Lines from the one containing "Someone scaled the" to the end of the records, both ends included and exactly as written, are the whole answer, and no pictures go in it.
-- Supplied data follows --
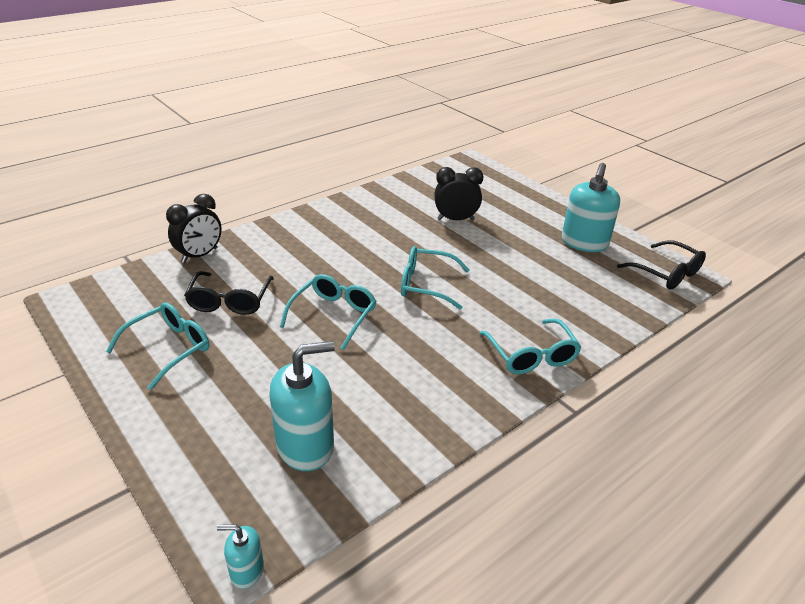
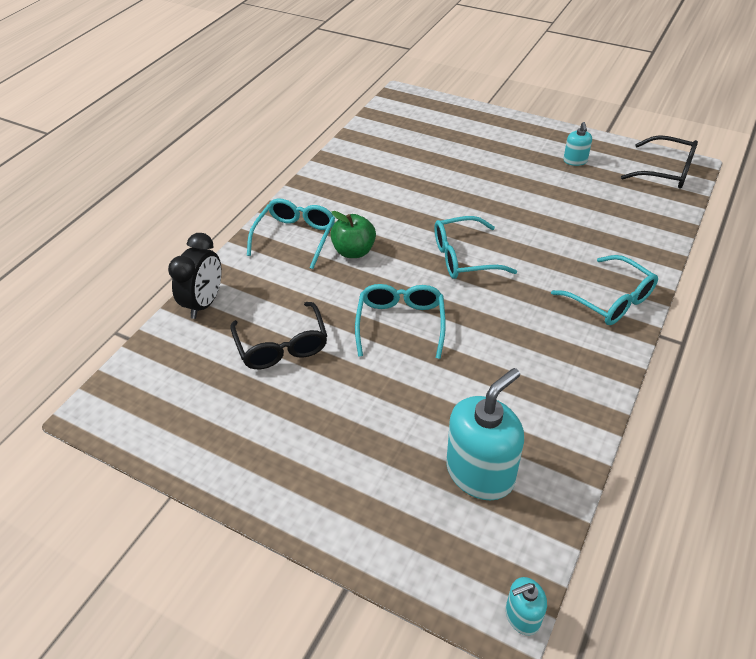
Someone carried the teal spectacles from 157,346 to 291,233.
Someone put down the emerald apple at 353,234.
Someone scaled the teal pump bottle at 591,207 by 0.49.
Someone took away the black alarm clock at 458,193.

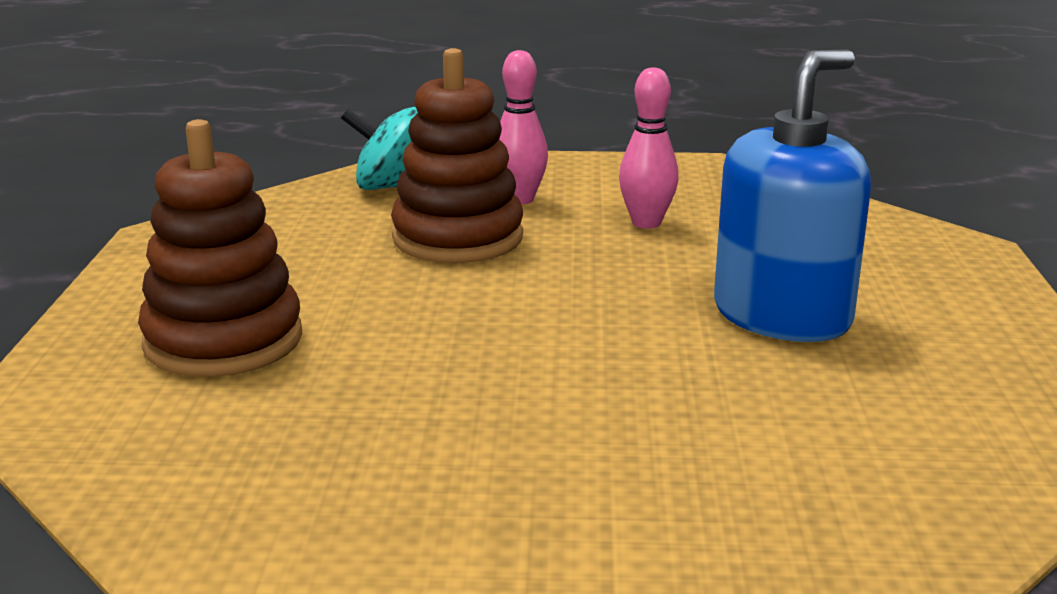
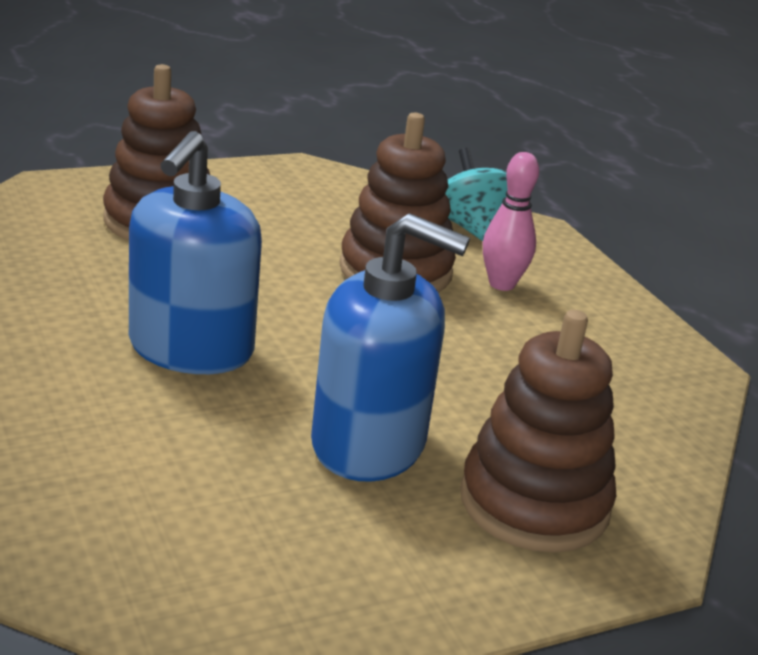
Someone put down the cobalt pump bottle at 195,252.
Someone put down the brown ring stacker at 538,431.
Someone took away the pink tenpin at 649,148.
-- Supplied data concluded --
Result for this exercise:
Someone scaled the teal pump bottle at 591,207 by 0.49.
Someone took away the black alarm clock at 458,193.

Someone put down the cobalt pump bottle at 195,252.
Someone put down the brown ring stacker at 538,431.
Someone took away the pink tenpin at 649,148.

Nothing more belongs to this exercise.